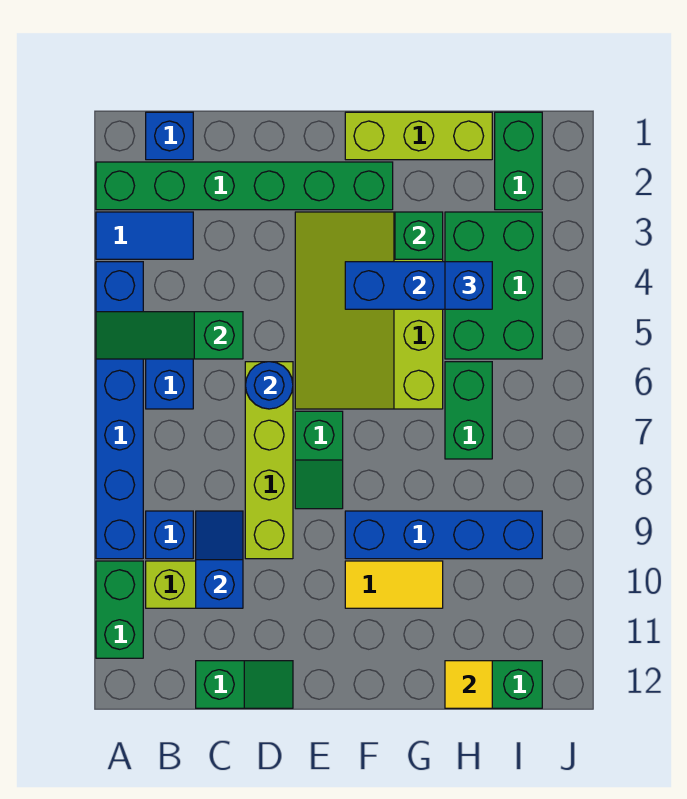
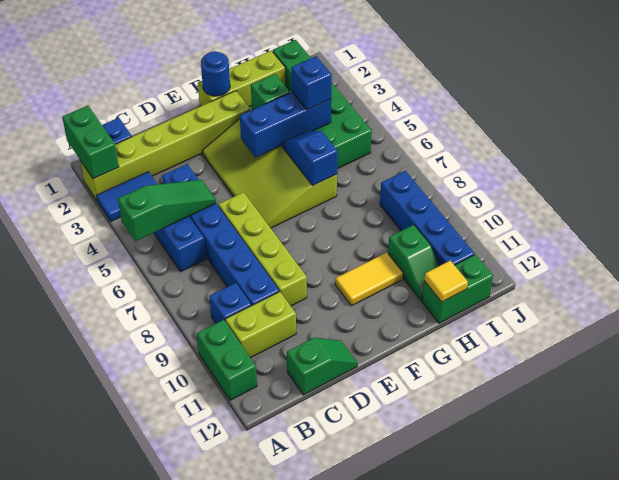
green brick A2:F2 level 1 -> lime brick A2:F2 level 1
blue brick A4:A9 level 1 -> blue brick C4:C9 level 1
green slope A5:C5 level 2 top C -> green slope A5:C5 level 2 top A
blue slope C9:C10 level 2 top 10 -> blue slope G5:G6 level 2 top 6
blue round brick D6 level 2 -> blue round brick F1 level 2
green slope E7:E8 level 1 top 7 -> green slope H10:H11 level 1 top 10
blue brick F9:I9 level 1 -> blue brick I8:I11 level 1
green brick H6:H7 level 1 -> green brick A1:A2 level 2

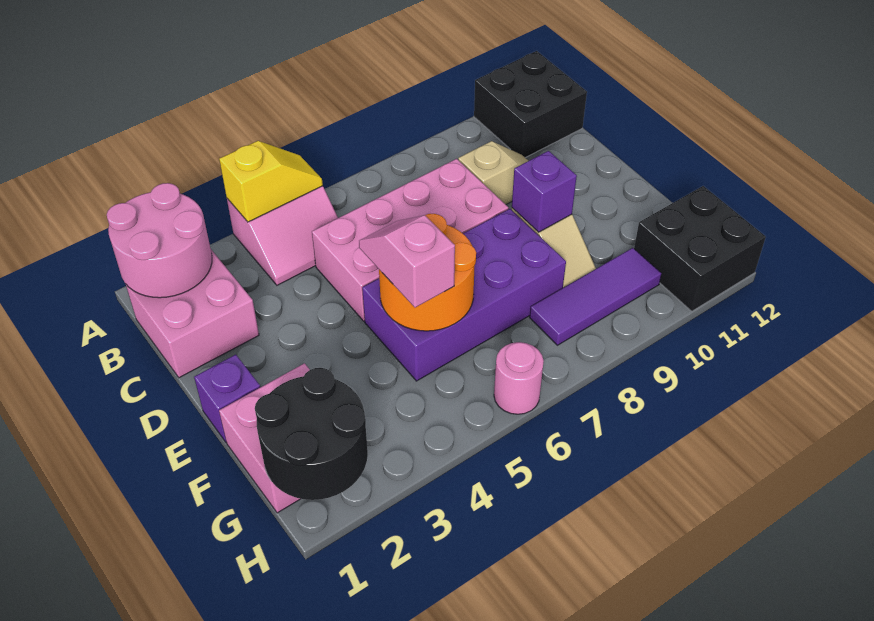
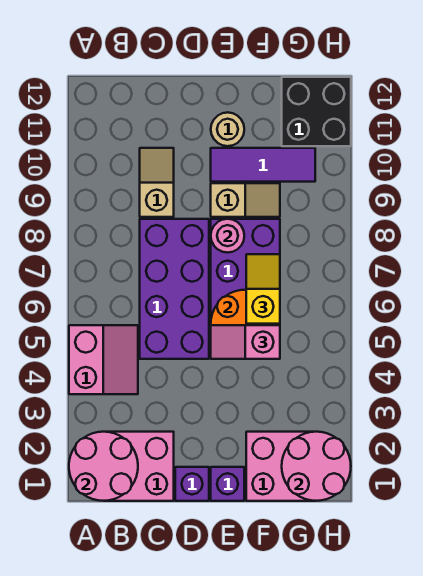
yellow slope A4:A5 level 2 top 4 -> yellow slope F6:F7 level 3 top 6
black brick A11:B12 level 1 -> none
pink brick C5:D8 level 1 -> purple brick C5:D8 level 1
purple brick E9 level 2 -> purple brick D1 level 1
none -> tan round brick E11 level 1
black round brick G1:H2 level 2 -> pink round brick G1:H2 level 2
purple tile G8:G10 level 1 -> purple tile E10:G10 level 1
pink round brick H6 level 1 -> pink round brick E8 level 2

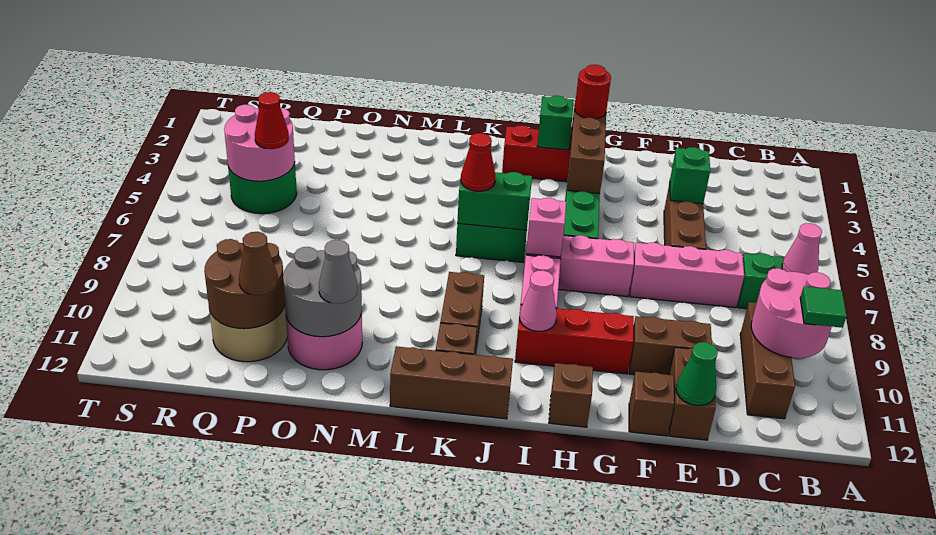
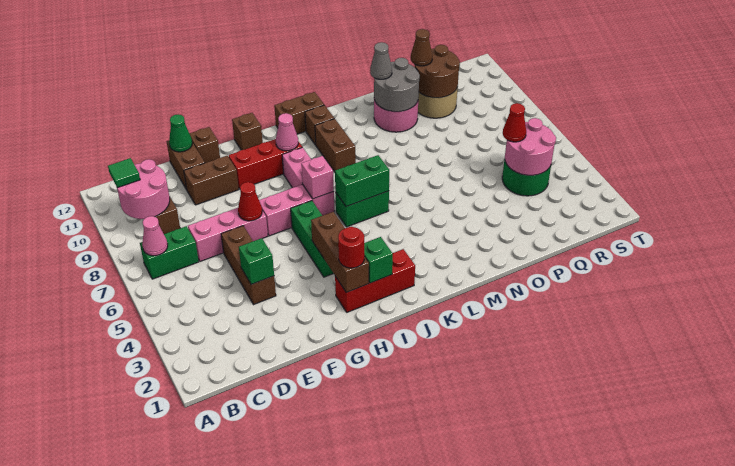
brown brick J12:L12 level 1 -> brown brick J12:K12 level 1
red cone K6 level 3 -> red cone F7 level 2

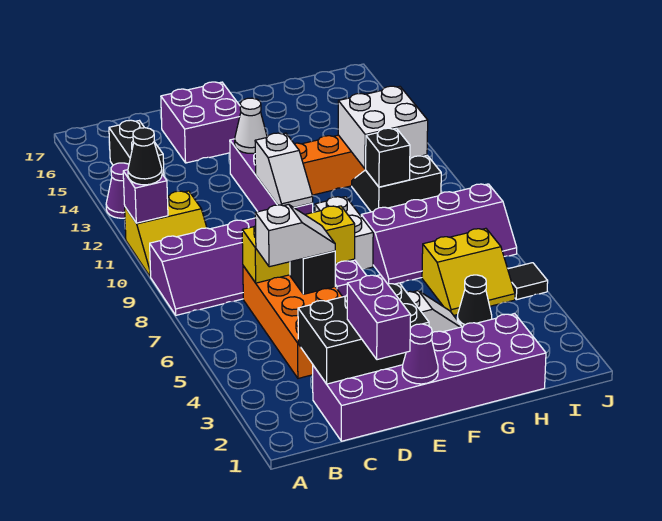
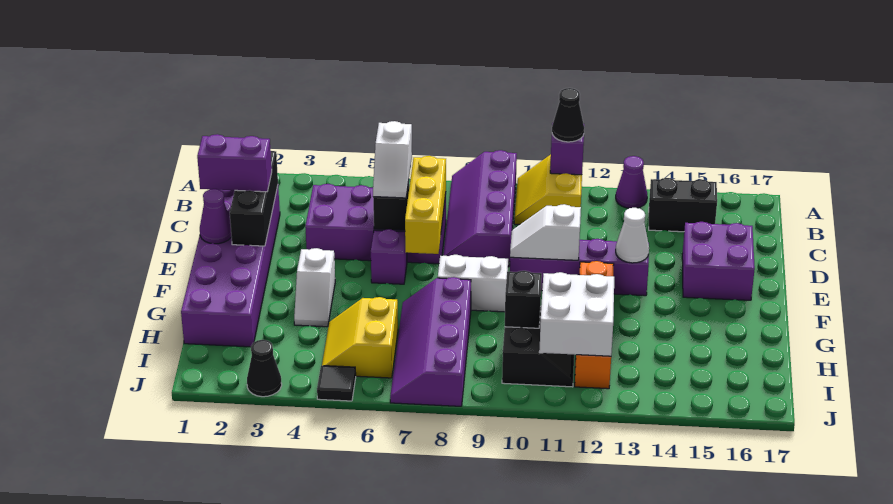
black brick C2:E3 level 2 -> black brick C2:E2 level 2
orange brick C4:D7 level 1 -> purple brick C4:D7 level 1
black cone H4 level 1 -> black cone J3 level 1

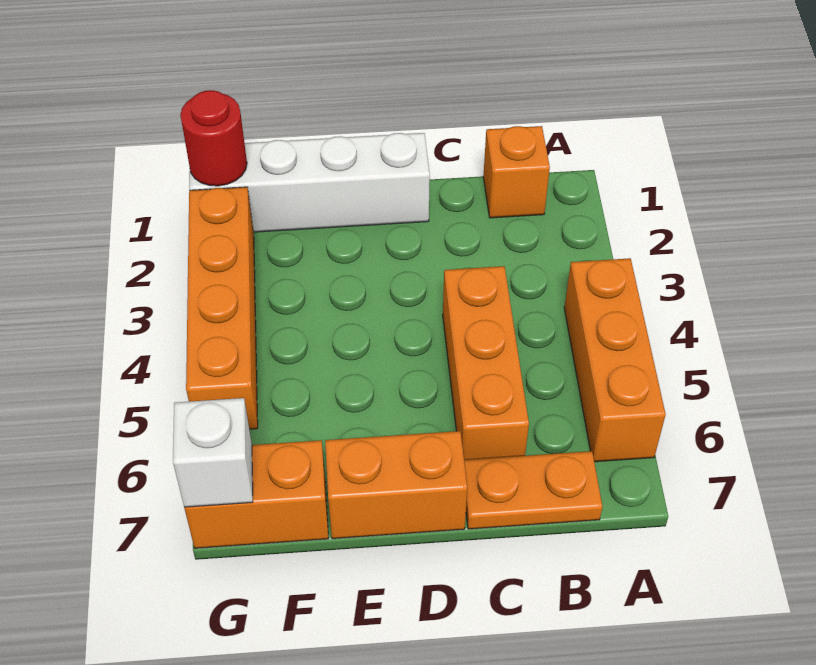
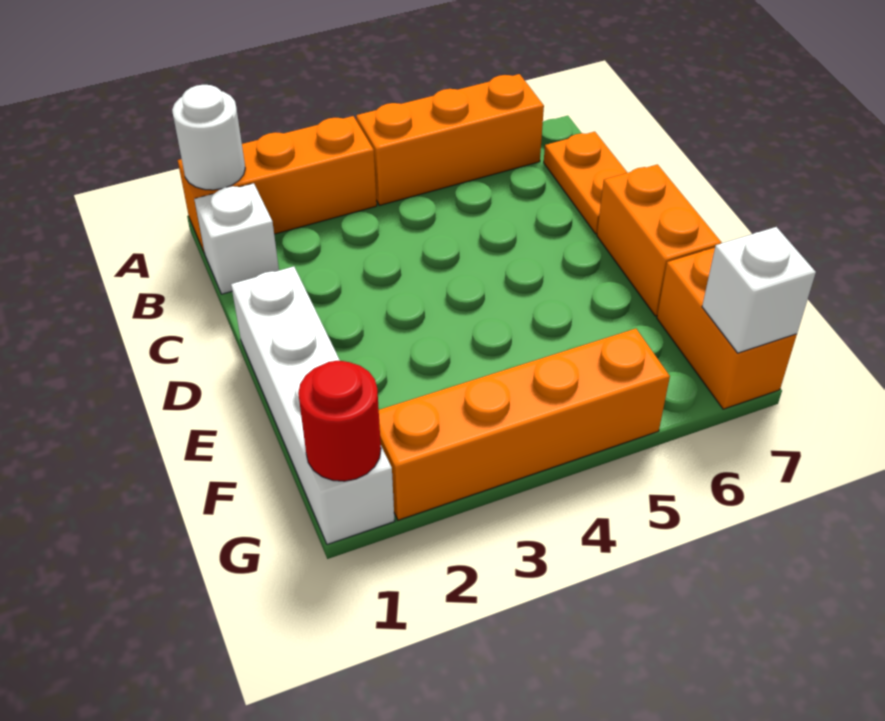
none -> white round brick A1 level 2
orange brick B1 level 1 -> white brick B1 level 1
orange brick C4:C6 level 1 -> orange brick A1:A3 level 1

━━━━━━━━━━━━━━━━━━━━

_Goal of the exercise_: Copy out nothing but text: transcribe the listing exactly and skip each picture.

_Solution to this exercise_:
green brick A2:F2 level 1 -> lime brick A2:F2 level 1
blue brick A4:A9 level 1 -> blue brick C4:C9 level 1
green slope A5:C5 level 2 top C -> green slope A5:C5 level 2 top A
blue slope C9:C10 level 2 top 10 -> blue slope G5:G6 level 2 top 6
blue round brick D6 level 2 -> blue round brick F1 level 2
green slope E7:E8 level 1 top 7 -> green slope H10:H11 level 1 top 10
blue brick F9:I9 level 1 -> blue brick I8:I11 level 1
green brick H6:H7 level 1 -> green brick A1:A2 level 2

yellow slope A4:A5 level 2 top 4 -> yellow slope F6:F7 level 3 top 6
black brick A11:B12 level 1 -> none
pink brick C5:D8 level 1 -> purple brick C5:D8 level 1
purple brick E9 level 2 -> purple brick D1 level 1
none -> tan round brick E11 level 1
black round brick G1:H2 level 2 -> pink round brick G1:H2 level 2
purple tile G8:G10 level 1 -> purple tile E10:G10 level 1
pink round brick H6 level 1 -> pink round brick E8 level 2

brown brick J12:L12 level 1 -> brown brick J12:K12 level 1
red cone K6 level 3 -> red cone F7 level 2

black brick C2:E3 level 2 -> black brick C2:E2 level 2
orange brick C4:D7 level 1 -> purple brick C4:D7 level 1
black cone H4 level 1 -> black cone J3 level 1

none -> white round brick A1 level 2
orange brick B1 level 1 -> white brick B1 level 1
orange brick C4:C6 level 1 -> orange brick A1:A3 level 1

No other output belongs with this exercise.